╭──

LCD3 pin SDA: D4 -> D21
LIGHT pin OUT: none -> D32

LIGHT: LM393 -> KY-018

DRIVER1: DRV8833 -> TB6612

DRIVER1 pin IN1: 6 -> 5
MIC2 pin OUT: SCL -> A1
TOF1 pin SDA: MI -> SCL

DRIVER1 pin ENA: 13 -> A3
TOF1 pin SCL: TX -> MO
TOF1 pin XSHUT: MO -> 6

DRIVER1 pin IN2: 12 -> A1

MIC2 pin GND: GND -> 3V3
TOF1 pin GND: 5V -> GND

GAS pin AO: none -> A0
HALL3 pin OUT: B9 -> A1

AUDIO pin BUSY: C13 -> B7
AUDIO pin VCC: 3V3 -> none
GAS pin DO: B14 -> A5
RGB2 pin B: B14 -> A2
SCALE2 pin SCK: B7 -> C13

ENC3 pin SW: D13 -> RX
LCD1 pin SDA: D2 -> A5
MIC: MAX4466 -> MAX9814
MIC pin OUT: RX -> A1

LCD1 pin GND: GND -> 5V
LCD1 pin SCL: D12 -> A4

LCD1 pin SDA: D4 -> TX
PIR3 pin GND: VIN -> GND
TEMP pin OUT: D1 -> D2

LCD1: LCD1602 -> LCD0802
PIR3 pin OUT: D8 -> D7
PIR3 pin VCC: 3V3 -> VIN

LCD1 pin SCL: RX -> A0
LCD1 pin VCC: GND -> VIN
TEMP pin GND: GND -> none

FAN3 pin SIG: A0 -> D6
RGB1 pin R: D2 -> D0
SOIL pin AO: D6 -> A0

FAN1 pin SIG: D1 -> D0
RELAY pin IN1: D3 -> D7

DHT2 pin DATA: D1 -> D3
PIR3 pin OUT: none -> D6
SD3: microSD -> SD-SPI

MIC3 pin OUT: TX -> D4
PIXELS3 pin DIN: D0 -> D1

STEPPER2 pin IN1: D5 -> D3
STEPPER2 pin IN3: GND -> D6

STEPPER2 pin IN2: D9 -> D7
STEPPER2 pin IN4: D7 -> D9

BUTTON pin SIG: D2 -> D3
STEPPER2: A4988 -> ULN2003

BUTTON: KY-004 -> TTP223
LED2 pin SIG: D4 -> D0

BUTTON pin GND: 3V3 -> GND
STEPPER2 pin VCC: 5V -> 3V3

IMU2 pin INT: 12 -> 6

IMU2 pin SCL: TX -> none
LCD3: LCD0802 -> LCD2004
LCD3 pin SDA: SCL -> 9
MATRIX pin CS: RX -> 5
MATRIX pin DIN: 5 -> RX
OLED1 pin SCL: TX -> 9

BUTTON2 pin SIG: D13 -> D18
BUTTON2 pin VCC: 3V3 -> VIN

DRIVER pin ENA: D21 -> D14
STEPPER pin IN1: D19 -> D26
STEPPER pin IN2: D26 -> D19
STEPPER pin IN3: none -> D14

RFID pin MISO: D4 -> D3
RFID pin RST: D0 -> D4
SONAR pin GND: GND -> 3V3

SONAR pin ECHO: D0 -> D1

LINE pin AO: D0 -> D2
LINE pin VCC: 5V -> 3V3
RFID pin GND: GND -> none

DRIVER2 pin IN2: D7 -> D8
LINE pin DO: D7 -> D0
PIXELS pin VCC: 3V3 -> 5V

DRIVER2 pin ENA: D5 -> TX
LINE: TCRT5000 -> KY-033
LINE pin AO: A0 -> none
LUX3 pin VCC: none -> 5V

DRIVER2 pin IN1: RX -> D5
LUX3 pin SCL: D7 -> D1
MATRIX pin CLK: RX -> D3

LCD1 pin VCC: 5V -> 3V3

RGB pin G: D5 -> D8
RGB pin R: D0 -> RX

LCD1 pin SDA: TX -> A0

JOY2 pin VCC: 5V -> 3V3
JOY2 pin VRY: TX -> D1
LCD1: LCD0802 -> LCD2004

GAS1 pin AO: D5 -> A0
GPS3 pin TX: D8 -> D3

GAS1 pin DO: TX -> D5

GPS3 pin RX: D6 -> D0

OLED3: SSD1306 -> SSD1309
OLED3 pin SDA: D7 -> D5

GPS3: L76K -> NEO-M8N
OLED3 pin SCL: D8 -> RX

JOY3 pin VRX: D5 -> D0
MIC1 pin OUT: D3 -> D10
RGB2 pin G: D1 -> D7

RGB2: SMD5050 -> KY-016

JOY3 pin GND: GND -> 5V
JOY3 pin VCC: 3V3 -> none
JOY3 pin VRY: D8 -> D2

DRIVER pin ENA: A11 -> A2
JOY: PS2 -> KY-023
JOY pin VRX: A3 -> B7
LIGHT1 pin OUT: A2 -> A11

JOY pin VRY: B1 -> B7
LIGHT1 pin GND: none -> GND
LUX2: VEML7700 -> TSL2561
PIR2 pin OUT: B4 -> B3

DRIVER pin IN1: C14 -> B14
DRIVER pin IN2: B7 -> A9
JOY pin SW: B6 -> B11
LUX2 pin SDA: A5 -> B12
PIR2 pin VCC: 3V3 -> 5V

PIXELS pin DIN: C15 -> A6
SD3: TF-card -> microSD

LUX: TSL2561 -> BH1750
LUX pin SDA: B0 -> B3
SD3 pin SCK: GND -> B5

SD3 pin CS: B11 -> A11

╰──

**Problem requirements:**
Once you find the line with "BUTTON pin GND: 3V3 -> GND" in the entries above, output it and each line after it up to and including the line with "LINE pin AO: A0 -> none", and nothing else.

**Result of this exercise:**
BUTTON pin GND: 3V3 -> GND
STEPPER2 pin VCC: 5V -> 3V3

IMU2 pin INT: 12 -> 6

IMU2 pin SCL: TX -> none
LCD3: LCD0802 -> LCD2004
LCD3 pin SDA: SCL -> 9
MATRIX pin CS: RX -> 5
MATRIX pin DIN: 5 -> RX
OLED1 pin SCL: TX -> 9

BUTTON2 pin SIG: D13 -> D18
BUTTON2 pin VCC: 3V3 -> VIN

DRIVER pin ENA: D21 -> D14
STEPPER pin IN1: D19 -> D26
STEPPER pin IN2: D26 -> D19
STEPPER pin IN3: none -> D14

RFID pin MISO: D4 -> D3
RFID pin RST: D0 -> D4
SONAR pin GND: GND -> 3V3

SONAR pin ECHO: D0 -> D1

LINE pin AO: D0 -> D2
LINE pin VCC: 5V -> 3V3
RFID pin GND: GND -> none

DRIVER2 pin IN2: D7 -> D8
LINE pin DO: D7 -> D0
PIXELS pin VCC: 3V3 -> 5V

DRIVER2 pin ENA: D5 -> TX
LINE: TCRT5000 -> KY-033
LINE pin AO: A0 -> none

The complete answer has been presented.